(Image sequences with shape edits)
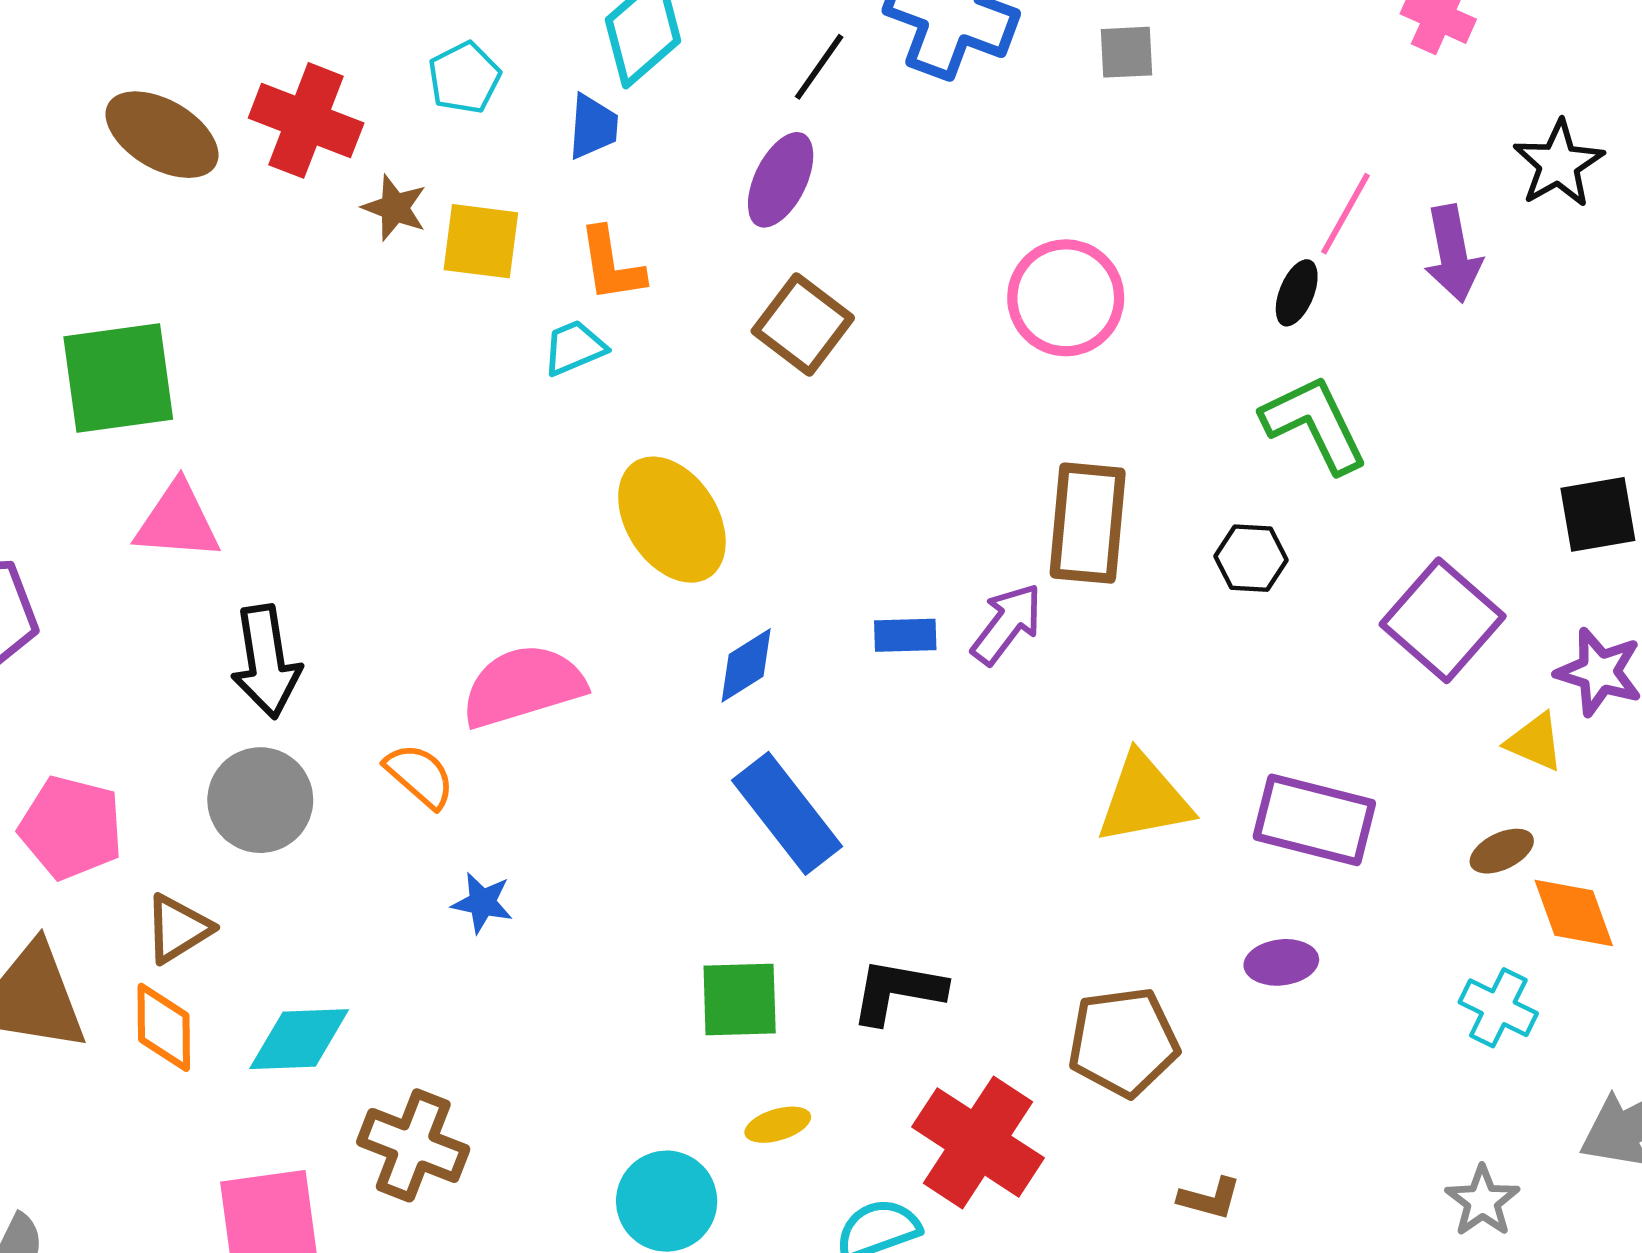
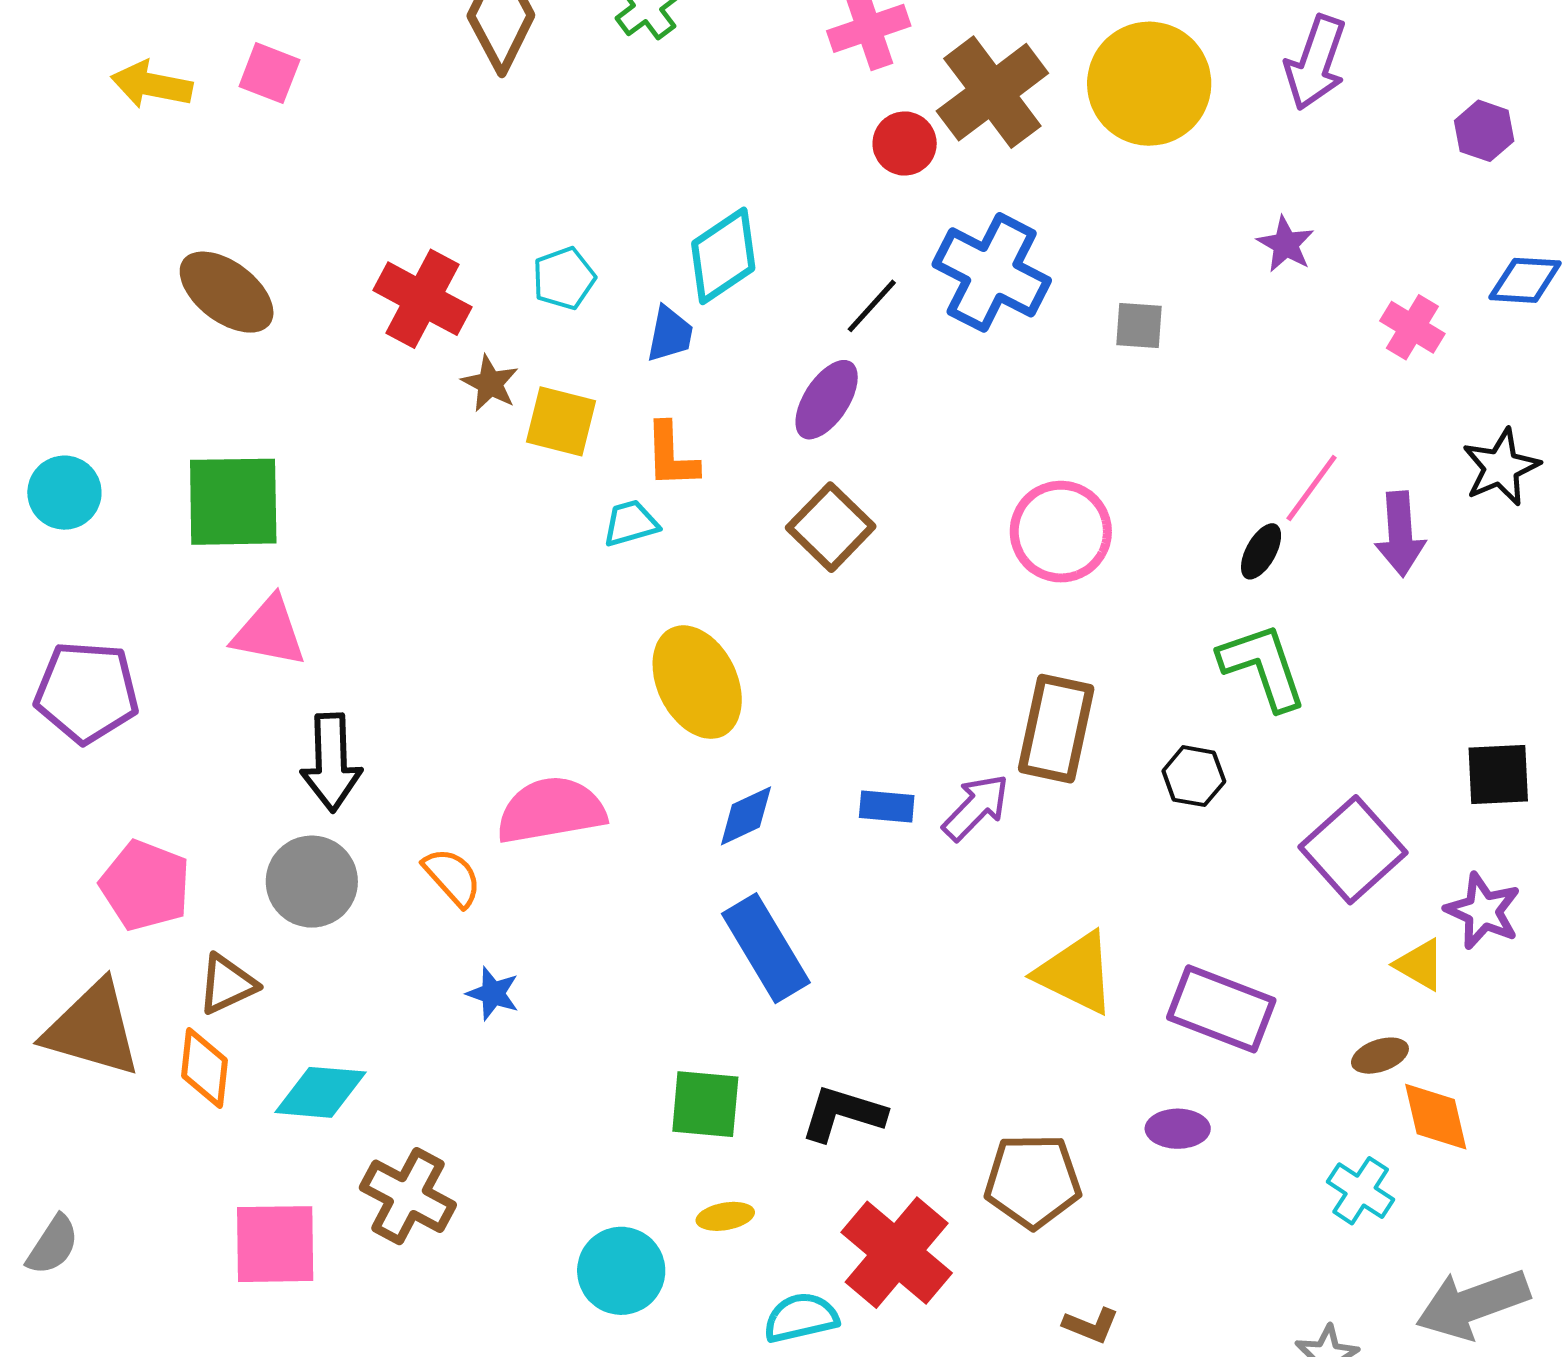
brown ellipse: (162, 135) -> (227, 292), moved
yellow triangle: (1144, 799) -> (1076, 973), turned 30

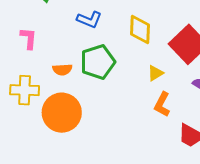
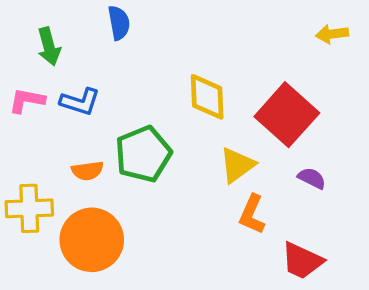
blue L-shape: (89, 20) -> (80, 102), moved
pink L-shape: (29, 38) -> (27, 101), moved, turned -80
yellow triangle: (155, 73) -> (237, 165), size x1.4

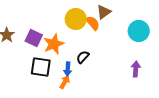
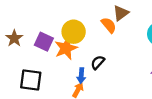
yellow circle: (76, 19) -> (74, 32), moved
black square: (41, 67) -> (31, 80), moved

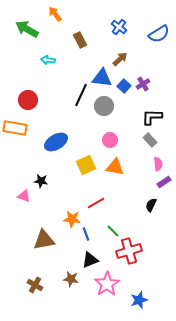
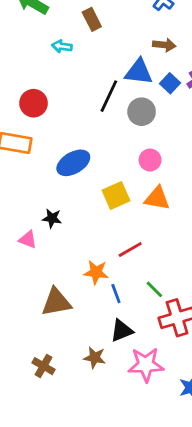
brown rectangle: (80, 40) -> (92, 19), moved
brown arrow: (120, 59) -> (164, 45), turned 49
pink star: (107, 284) -> (146, 365), turned 30

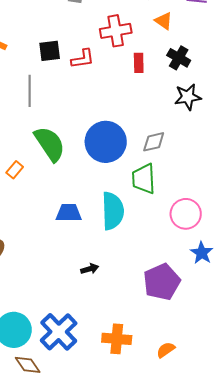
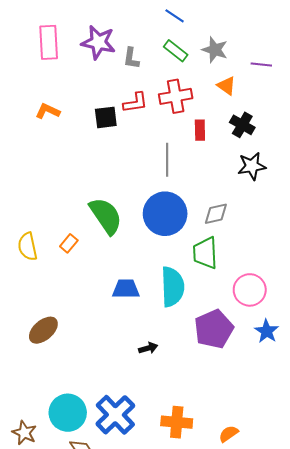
red L-shape: (83, 59) -> (135, 103), moved
gray line: (30, 91) -> (167, 160), moved
purple pentagon: (162, 282) -> (214, 329), moved

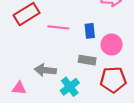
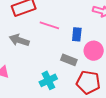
gray arrow: (45, 70) -> (19, 40), moved

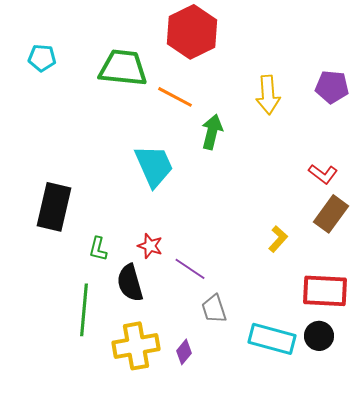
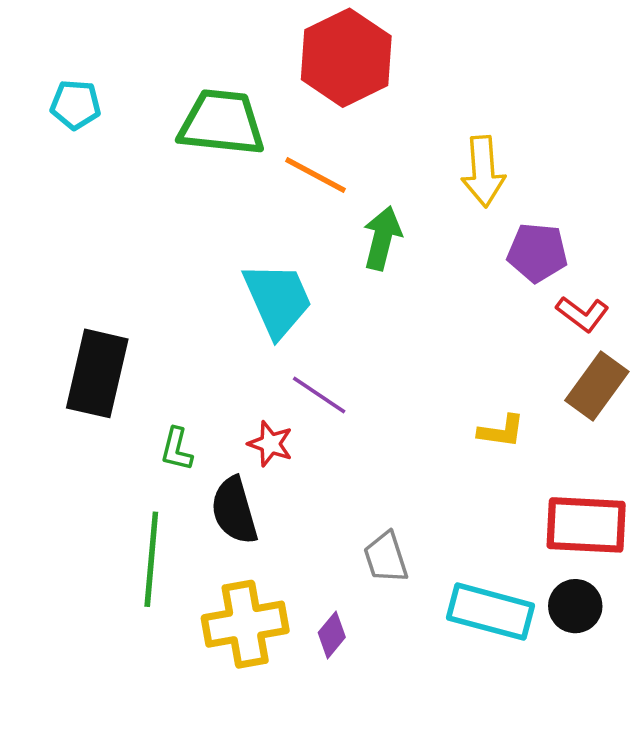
purple pentagon: (332, 87) -> (537, 253), moved
yellow L-shape: (278, 239) -> (501, 431), turned 56
purple line: (190, 269) -> (319, 395), moved

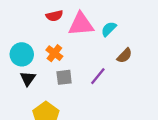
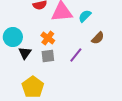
orange cross: (54, 53) -> (48, 38), moved
black triangle: (28, 79) -> (25, 53), moved

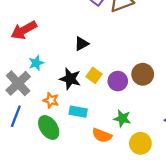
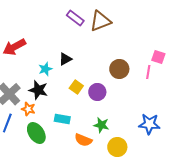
cyan star: (36, 63) -> (45, 69), moved
brown circle: (143, 74) -> (119, 69), moved
black star: (70, 79) -> (38, 90), moved
orange star: (51, 100) -> (28, 109), moved

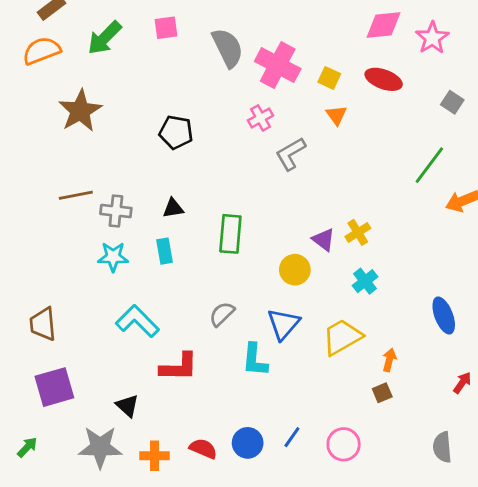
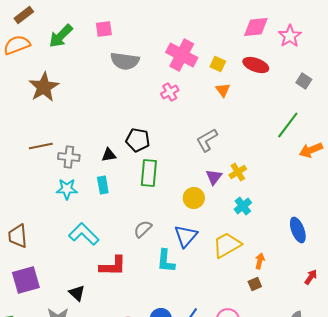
gray semicircle: (228, 48) -> (125, 61), moved, turned 124
black pentagon: (176, 132) -> (138, 140), moved
gray L-shape: (291, 154) -> (207, 140), moved
purple triangle: (323, 240) -> (214, 177), turned 30

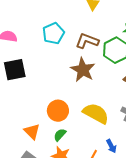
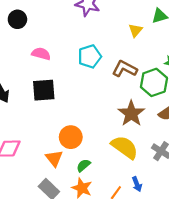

YOUR TASK >> Please retype exactly the lines from the one containing "black pentagon: (176, 132)" to the last line of the records above, both included, without any pictures.

COMPLETED TASK >>
black pentagon: (176, 132) -> (138, 140), moved
gray L-shape: (291, 154) -> (207, 140), moved
purple triangle: (323, 240) -> (214, 177), turned 30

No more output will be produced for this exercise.